About this task: Pictures aside, write out every record exactly as it appears.
=====
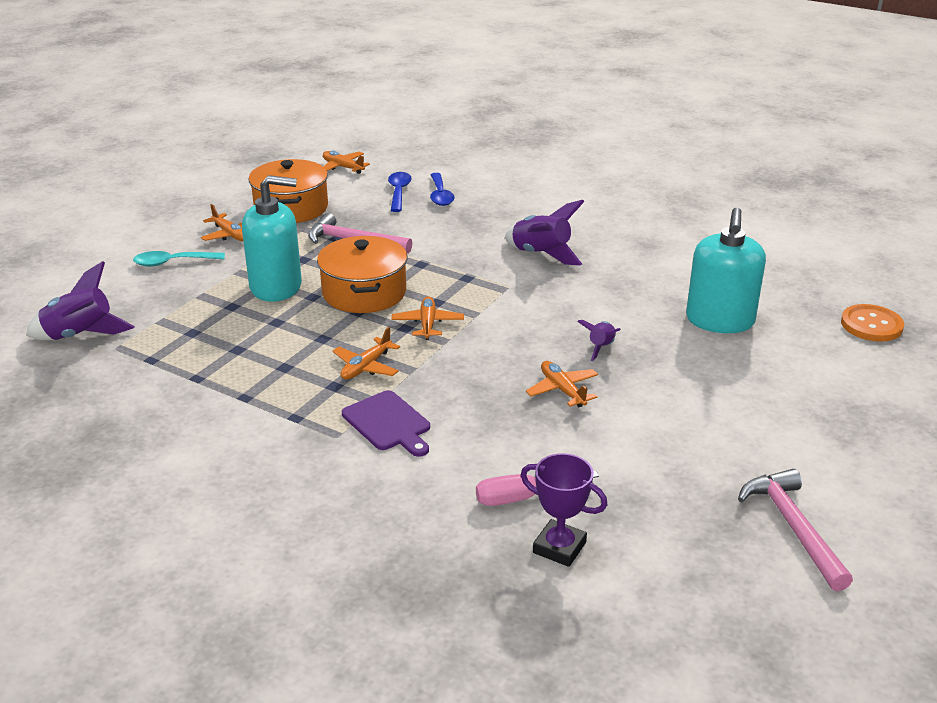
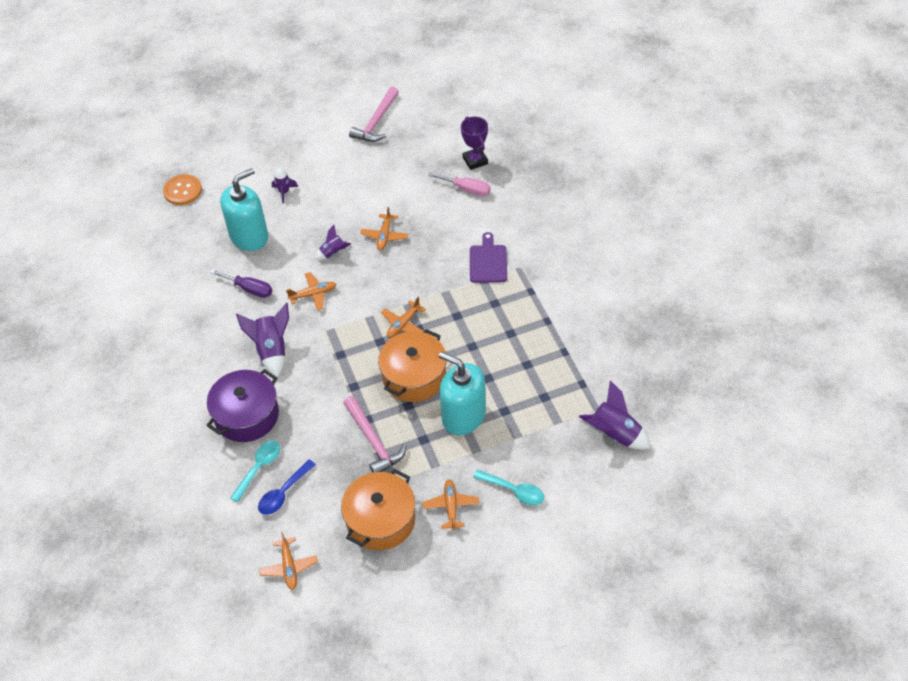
camera: 140 degrees left, 20 degrees up
(366, 367) = (466, 308): orange plane -> orange plane (313, 294)
(440, 195) = (259, 468): blue spoon -> turquoise spoon
(498, 214) = (246, 415): none -> purple pot
(640, 283) = (249, 289): none -> purple screwdriver
(759, 377) = (284, 192): none -> purple rocket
=====
Response to this exercise:
camera: 140 degrees left, 20 degrees up
(366, 367) = (466, 308): orange plane -> orange plane (313, 294)
(440, 195) = (259, 468): blue spoon -> turquoise spoon
(498, 214) = (246, 415): none -> purple pot
(640, 283) = (249, 289): none -> purple screwdriver
(759, 377) = (284, 192): none -> purple rocket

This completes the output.